• **EXERCISE PROMPT**
Print nothing except the lines of the listing below from the line with "JOY pin VRY: D0 -> D9" to the line with "LCD3 pin SCL: D3 -> D9", each exactly as written, both ends included.

• **PROVIDED RECORDS**
——————————

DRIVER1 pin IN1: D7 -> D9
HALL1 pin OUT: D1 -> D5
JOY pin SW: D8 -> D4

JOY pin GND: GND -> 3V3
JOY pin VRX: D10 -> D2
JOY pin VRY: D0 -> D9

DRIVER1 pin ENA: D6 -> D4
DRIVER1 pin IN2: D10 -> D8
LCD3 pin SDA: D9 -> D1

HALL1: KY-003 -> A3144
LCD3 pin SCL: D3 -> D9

——————————

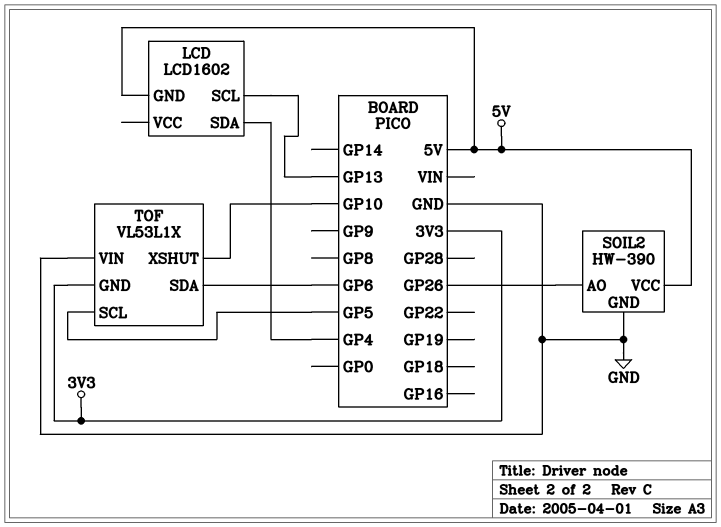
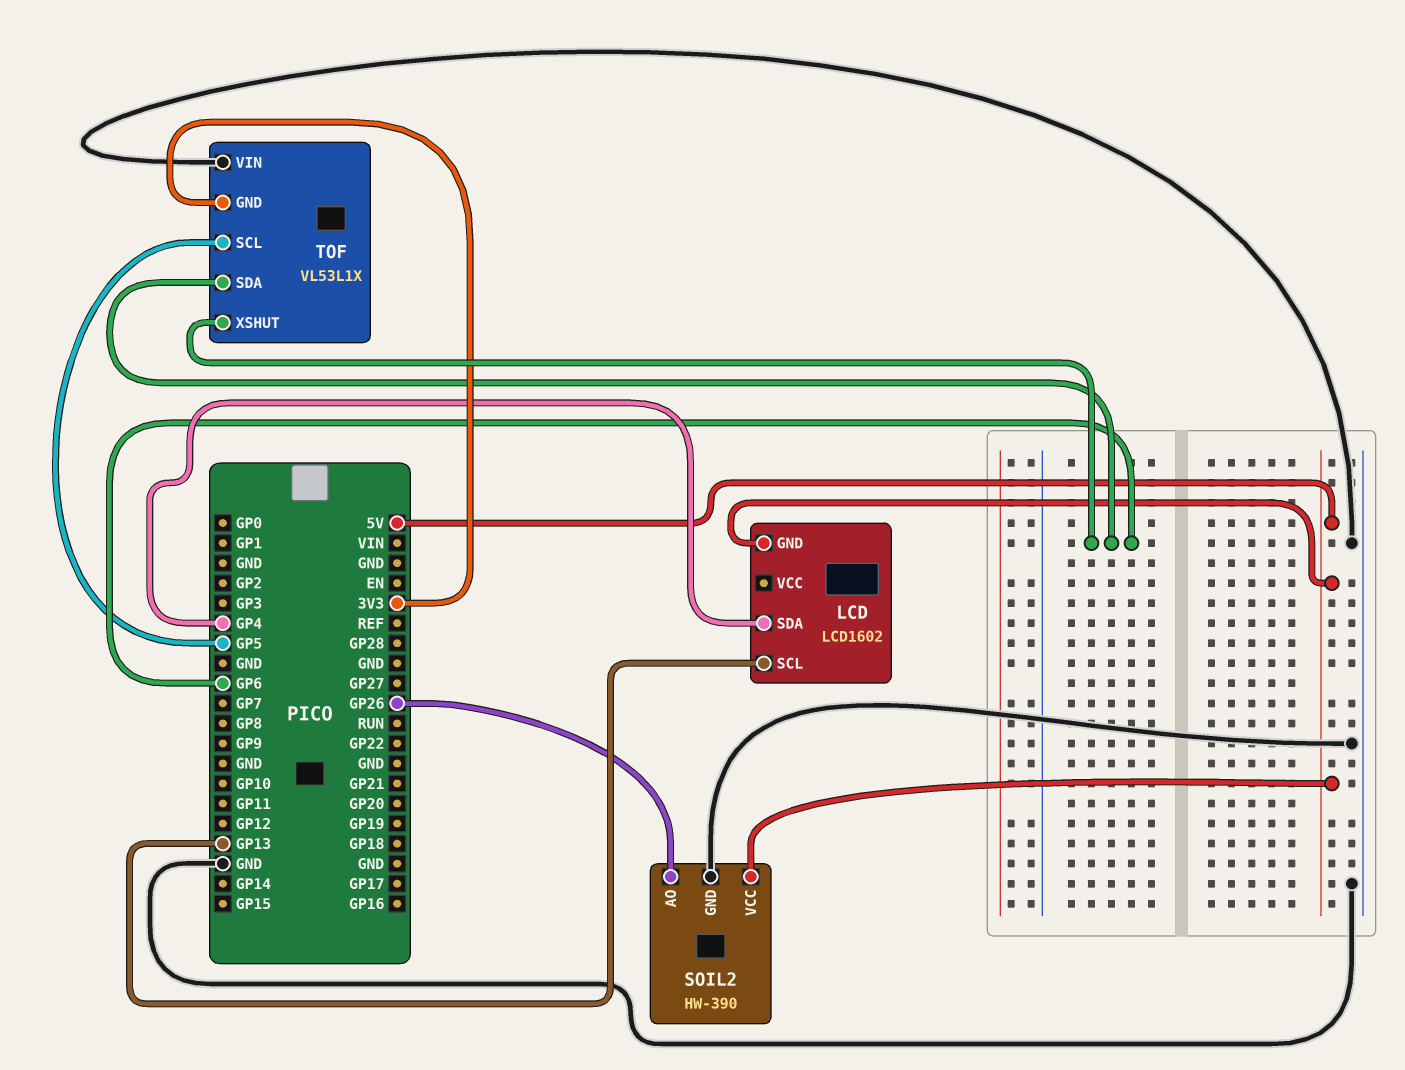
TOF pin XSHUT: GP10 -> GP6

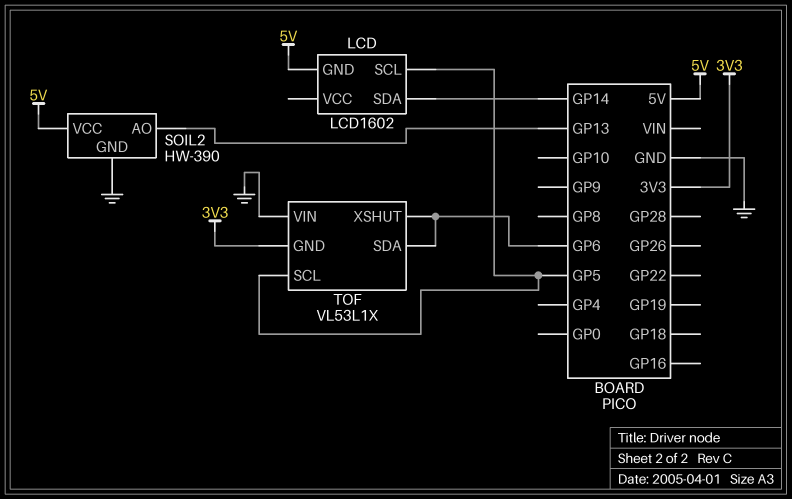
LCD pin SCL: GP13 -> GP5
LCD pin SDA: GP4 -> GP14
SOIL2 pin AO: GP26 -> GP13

——————————

• **SOLUTION BELOW**
JOY pin VRY: D0 -> D9

DRIVER1 pin ENA: D6 -> D4
DRIVER1 pin IN2: D10 -> D8
LCD3 pin SDA: D9 -> D1

HALL1: KY-003 -> A3144
LCD3 pin SCL: D3 -> D9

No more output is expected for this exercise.